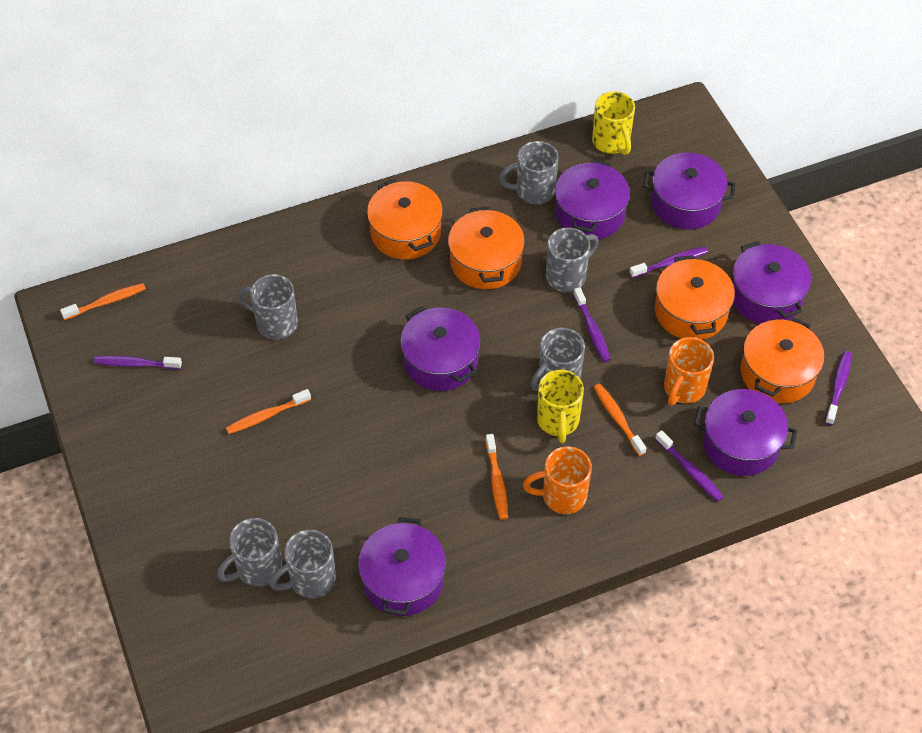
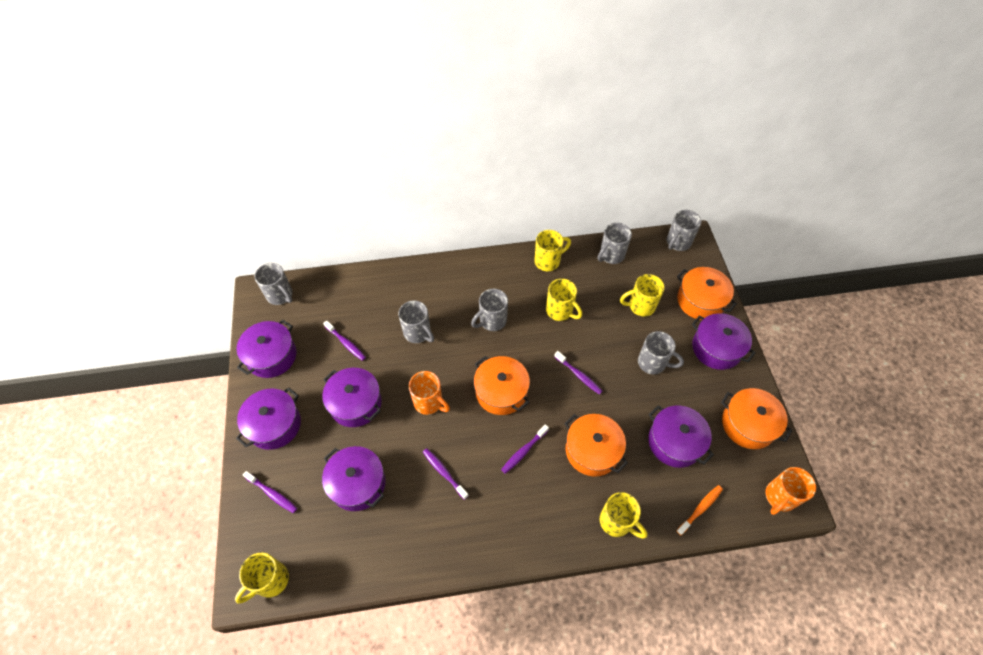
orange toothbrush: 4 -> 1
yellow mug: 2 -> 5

◆ ◆ ◆

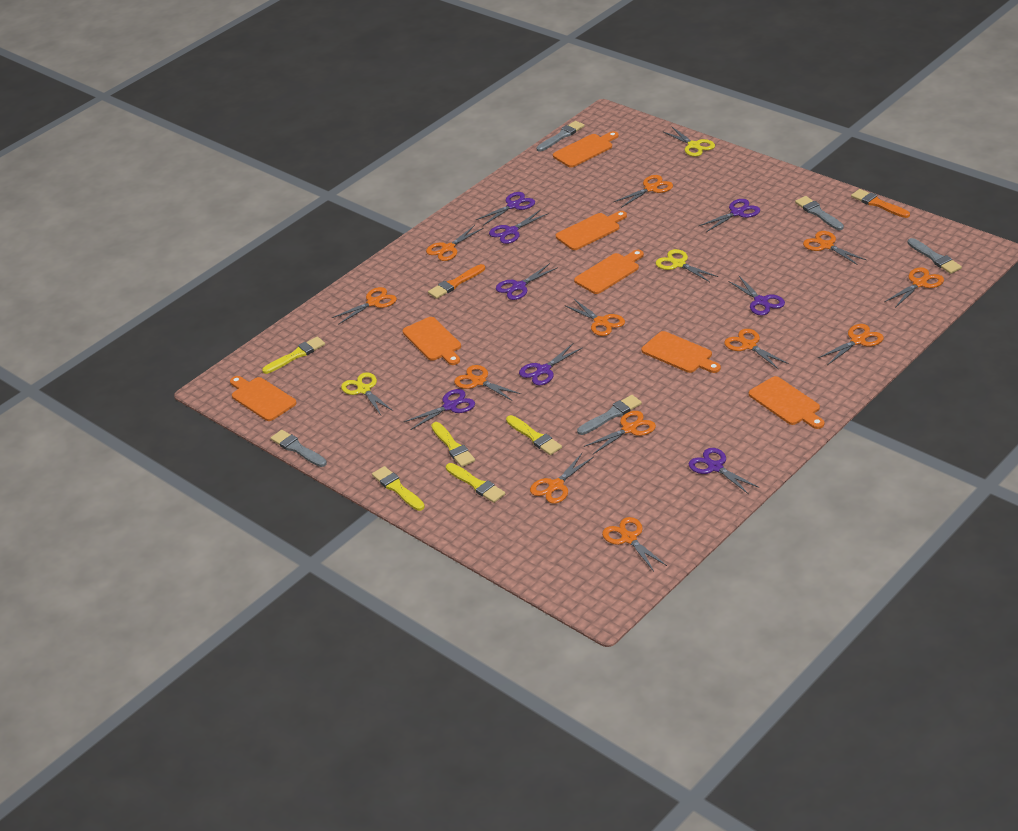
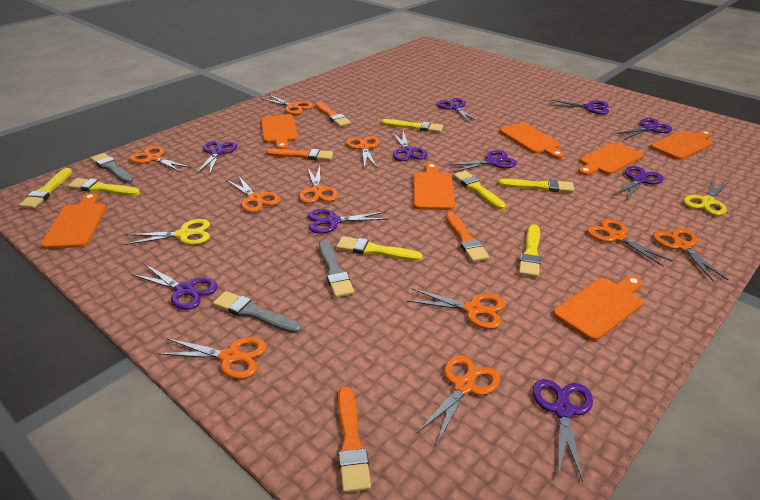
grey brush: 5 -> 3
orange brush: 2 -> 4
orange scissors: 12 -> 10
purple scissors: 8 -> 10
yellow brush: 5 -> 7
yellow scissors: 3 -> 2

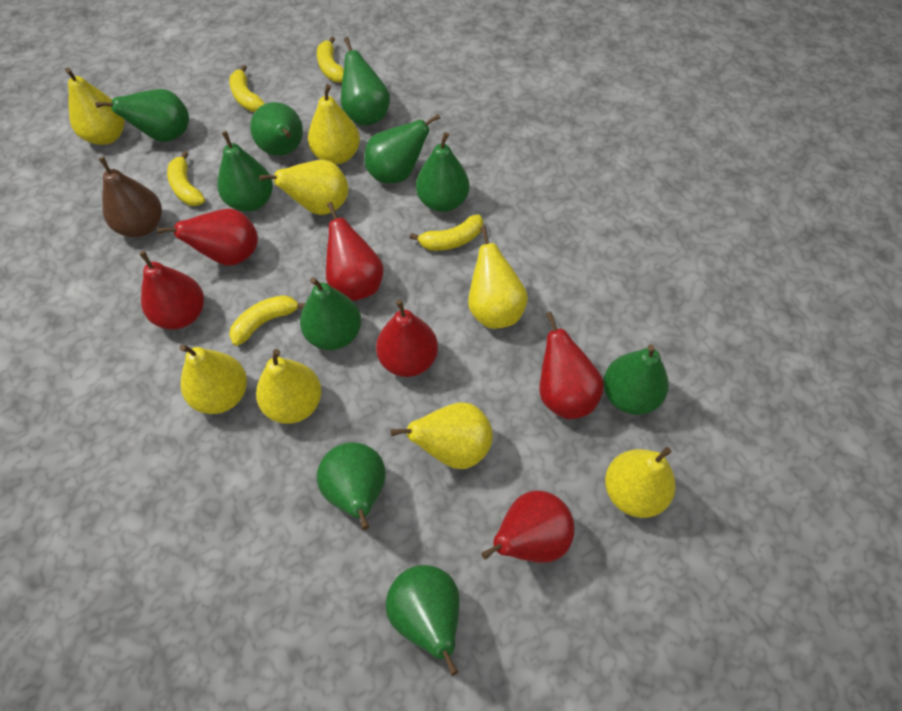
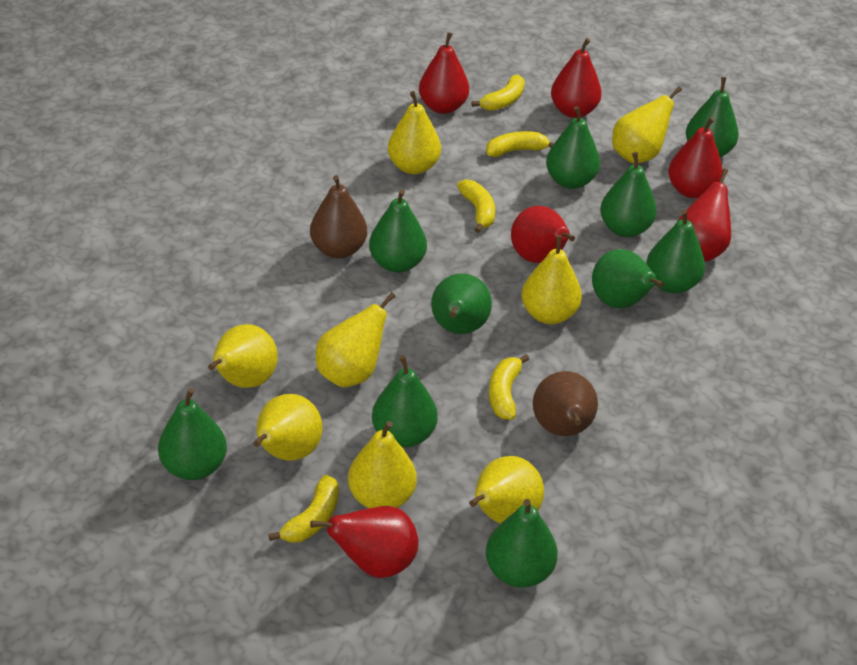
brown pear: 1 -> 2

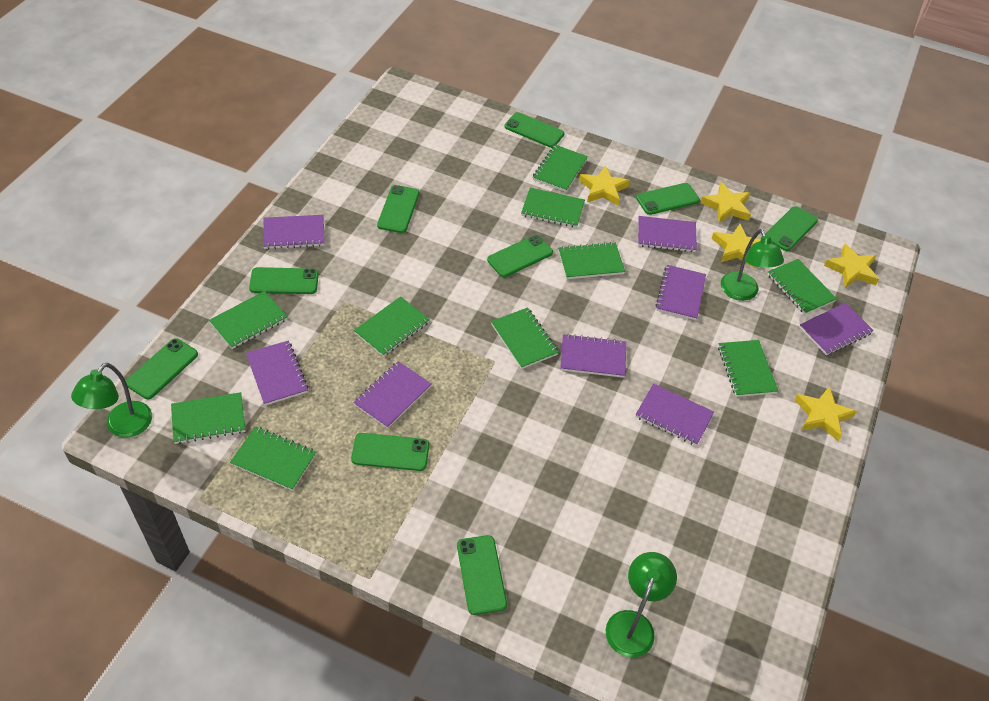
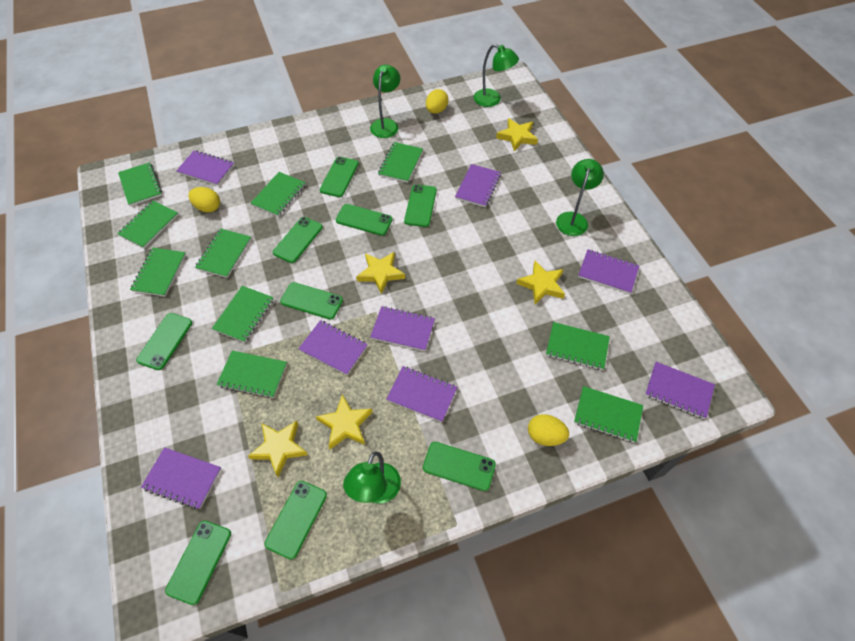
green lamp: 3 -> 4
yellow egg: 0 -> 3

◆ ◆ ◆

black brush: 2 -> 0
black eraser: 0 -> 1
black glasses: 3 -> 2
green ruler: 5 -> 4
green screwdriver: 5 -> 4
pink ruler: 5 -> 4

◆ ◆ ◆

Work request —
In the listing above, find every line with the word "scissors" and copy it out.

Result below —
orange scissors: 12 -> 10
purple scissors: 8 -> 10
yellow scissors: 3 -> 2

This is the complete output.